### What the task requires
The line containing "The cono [rojo]" marks where to begin; quote it and every line after it through the end of the data, exactly as written.

### Stored data

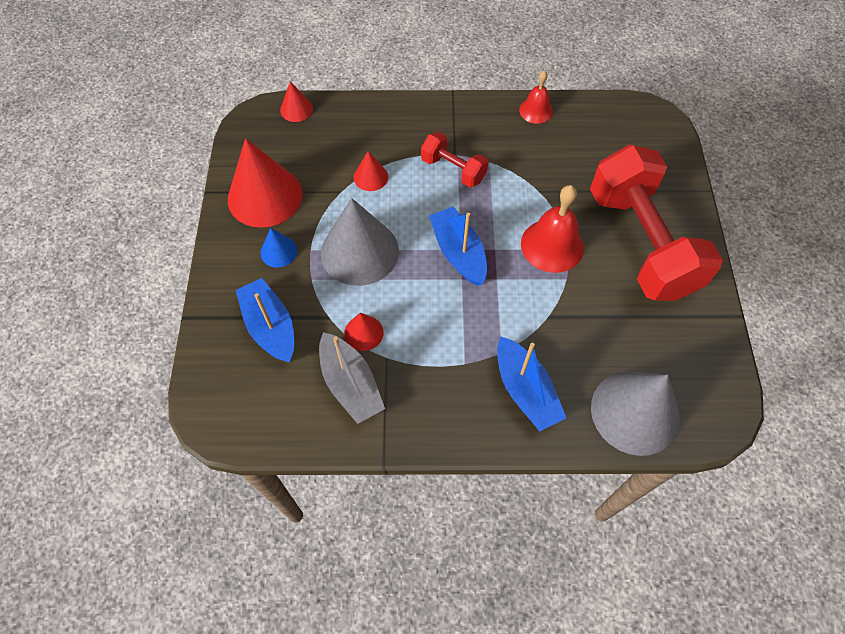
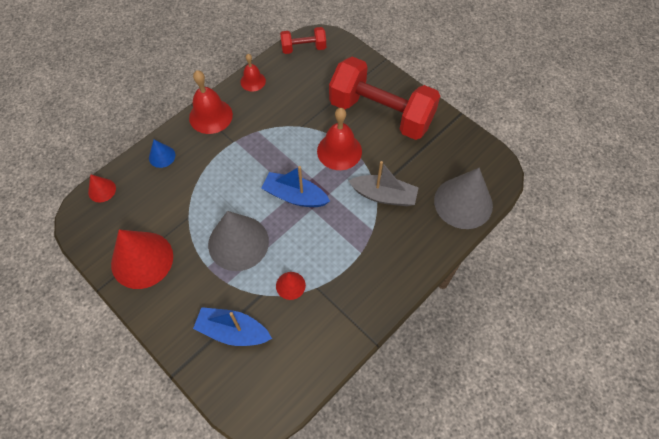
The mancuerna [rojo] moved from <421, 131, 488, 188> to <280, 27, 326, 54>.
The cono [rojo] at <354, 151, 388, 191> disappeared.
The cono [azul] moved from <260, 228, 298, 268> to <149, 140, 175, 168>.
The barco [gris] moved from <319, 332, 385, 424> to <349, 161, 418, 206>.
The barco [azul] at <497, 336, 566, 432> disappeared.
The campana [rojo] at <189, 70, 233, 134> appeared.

### Output of the exercise
The cono [rojo] at <354, 151, 388, 191> disappeared.
The cono [azul] moved from <260, 228, 298, 268> to <149, 140, 175, 168>.
The barco [gris] moved from <319, 332, 385, 424> to <349, 161, 418, 206>.
The barco [azul] at <497, 336, 566, 432> disappeared.
The campana [rojo] at <189, 70, 233, 134> appeared.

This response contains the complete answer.